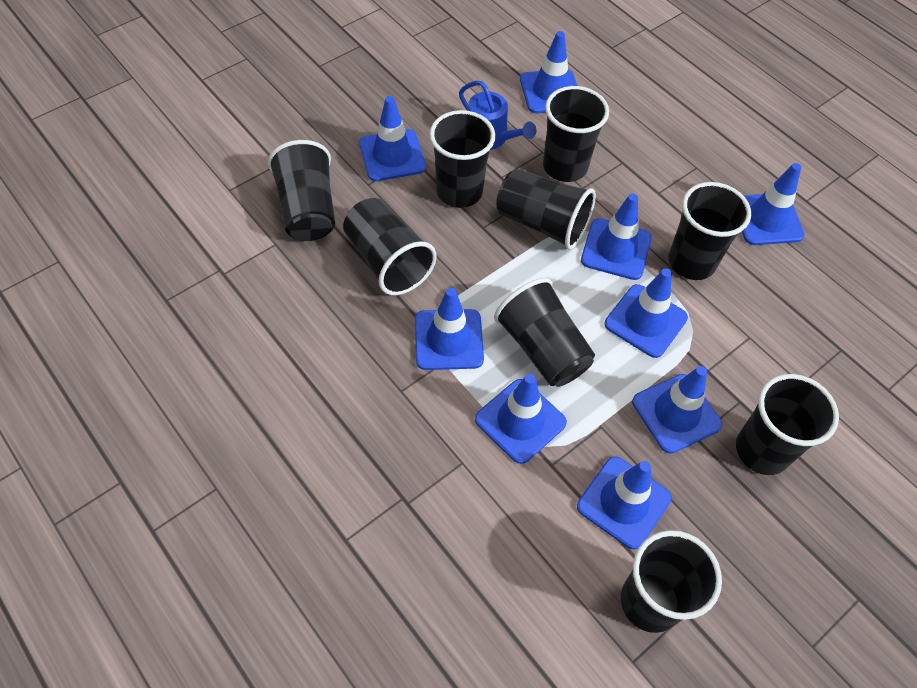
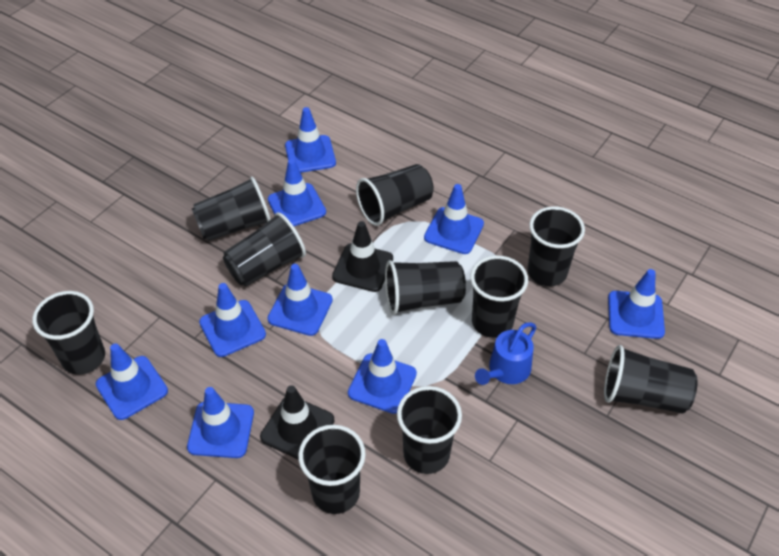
black cup: 9 -> 10
black traffic cone: 0 -> 2

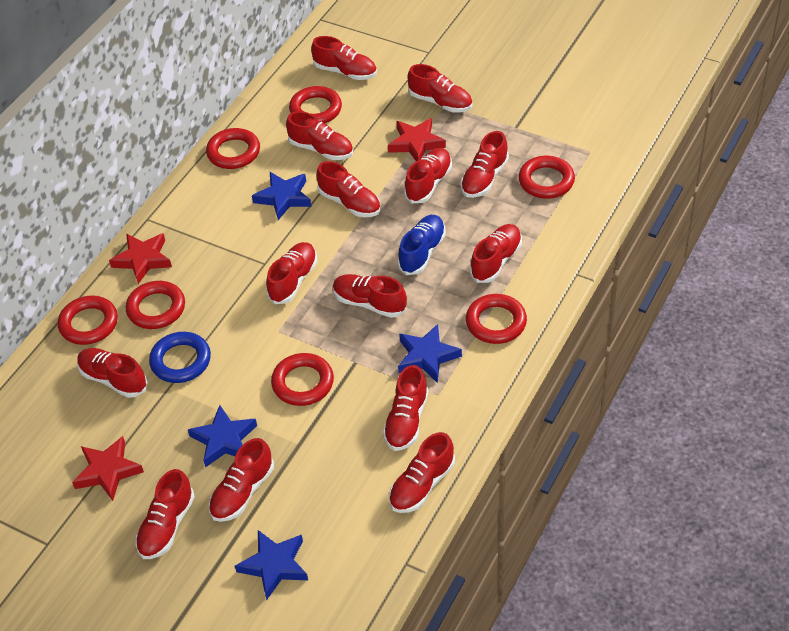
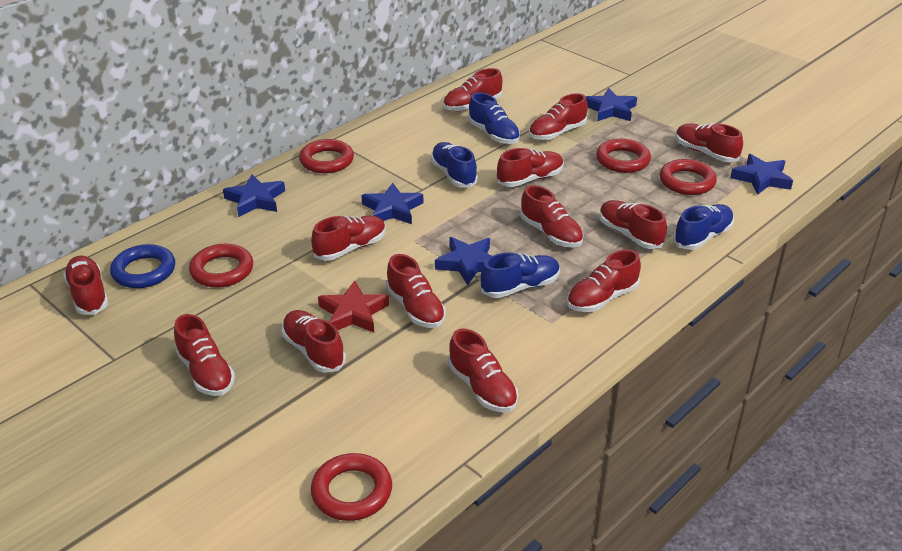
blue shoe: 1 -> 4
blue star: 4 -> 5
red ring: 7 -> 5
red shoe: 14 -> 13
red star: 3 -> 1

-------

About this exercise: Do not include pictures. Copy only the lines running from the line with "black traffic cone: 0 -> 2" through the last line of the records, exactly as they appear.

Output of the task:
black traffic cone: 0 -> 2

blue shoe: 1 -> 4
blue star: 4 -> 5
red ring: 7 -> 5
red shoe: 14 -> 13
red star: 3 -> 1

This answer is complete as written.